▸ Your goal
Beginning with the line containing "backup68: [391,550,430,581] ->" and ending at the last line of the records, transcribe each line exactly. Do not include pictures.

++++++++

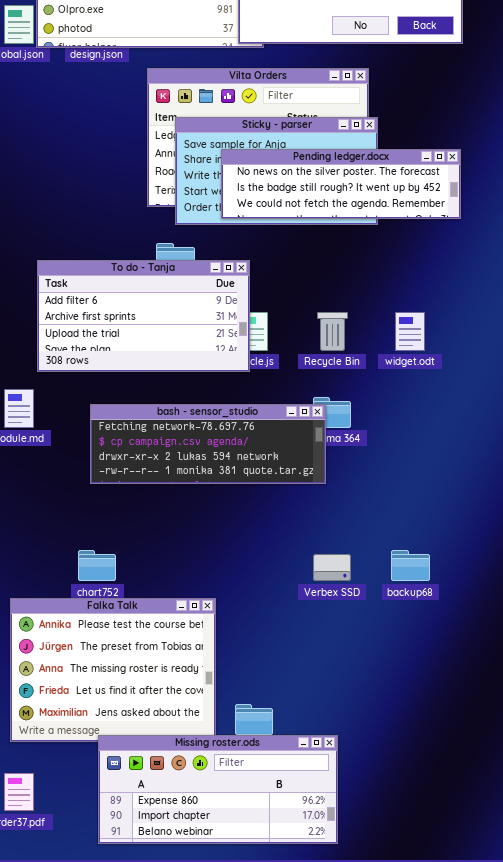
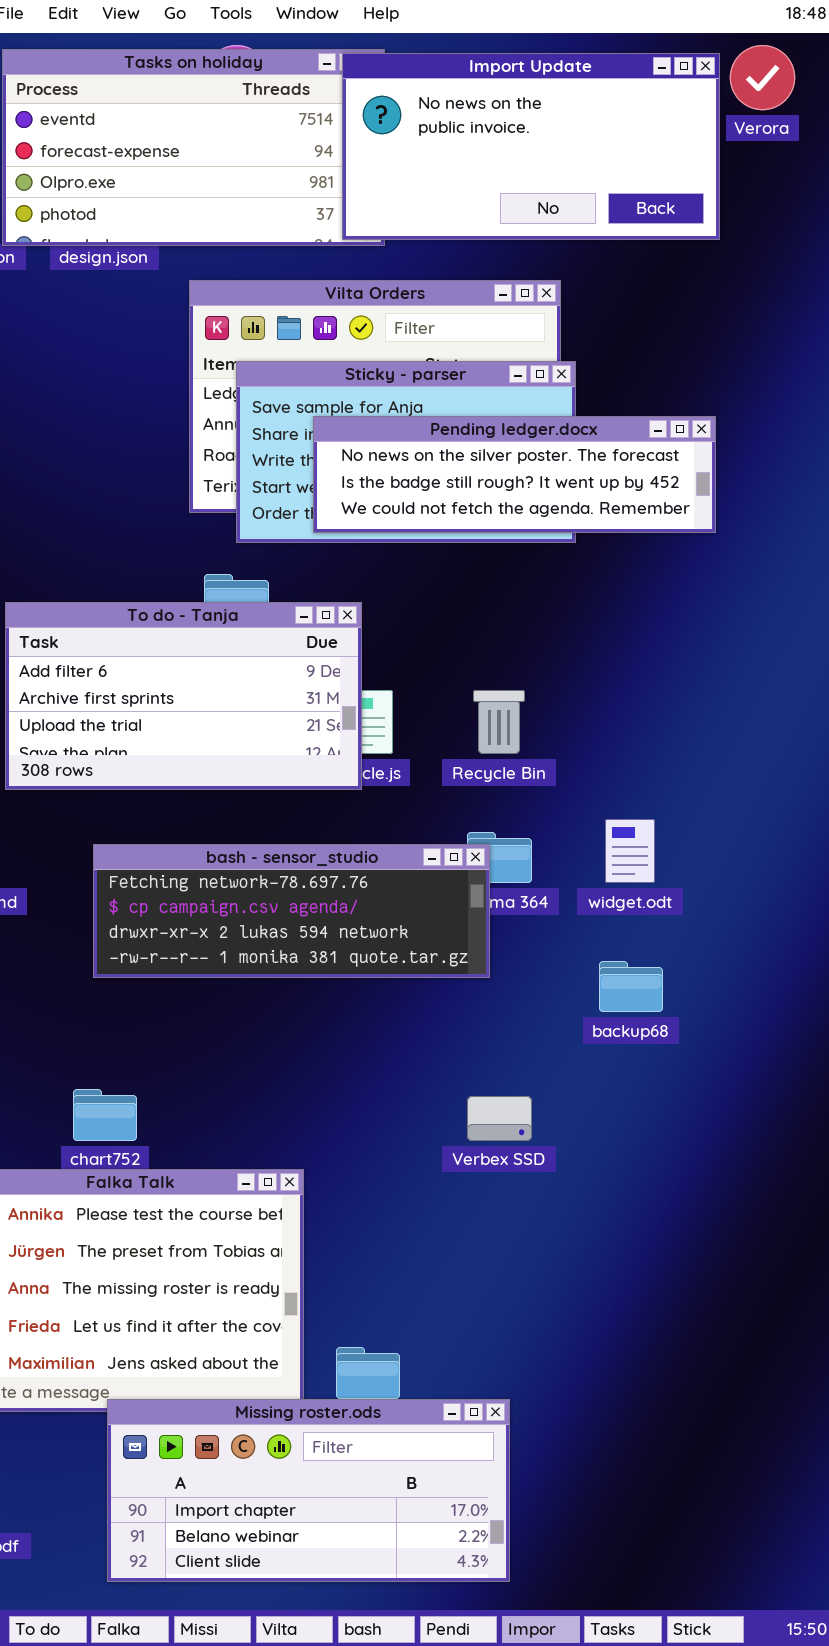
widget.odt: [395,312,425,351] -> [605,819,655,883], moved
backup68: [391,550,430,581] -> [599,961,663,1012], moved
Missing roster.ods: [98,735,338,844] -> [107,1399,510,1582], scrolled down 1 row

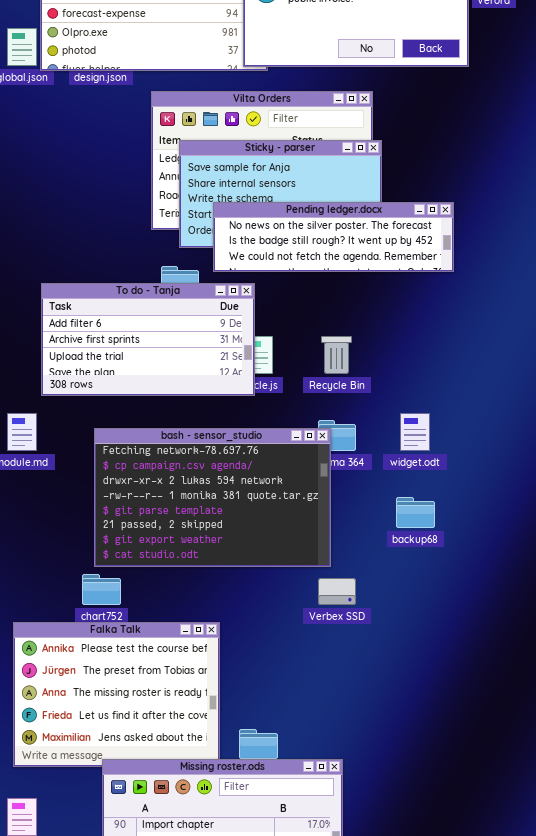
Pending ledger.docx: [313,416,716,533] -> [213,202,454,272], moved
bash - sensor_studio: [93,844,490,978] -> [94,428,331,567], resized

++++++++

▸ Worked solution
backup68: [391,550,430,581] -> [599,961,663,1012], moved
Missing roster.ods: [98,735,338,844] -> [107,1399,510,1582], scrolled down 1 row

Pending ledger.docx: [313,416,716,533] -> [213,202,454,272], moved
bash - sensor_studio: [93,844,490,978] -> [94,428,331,567], resized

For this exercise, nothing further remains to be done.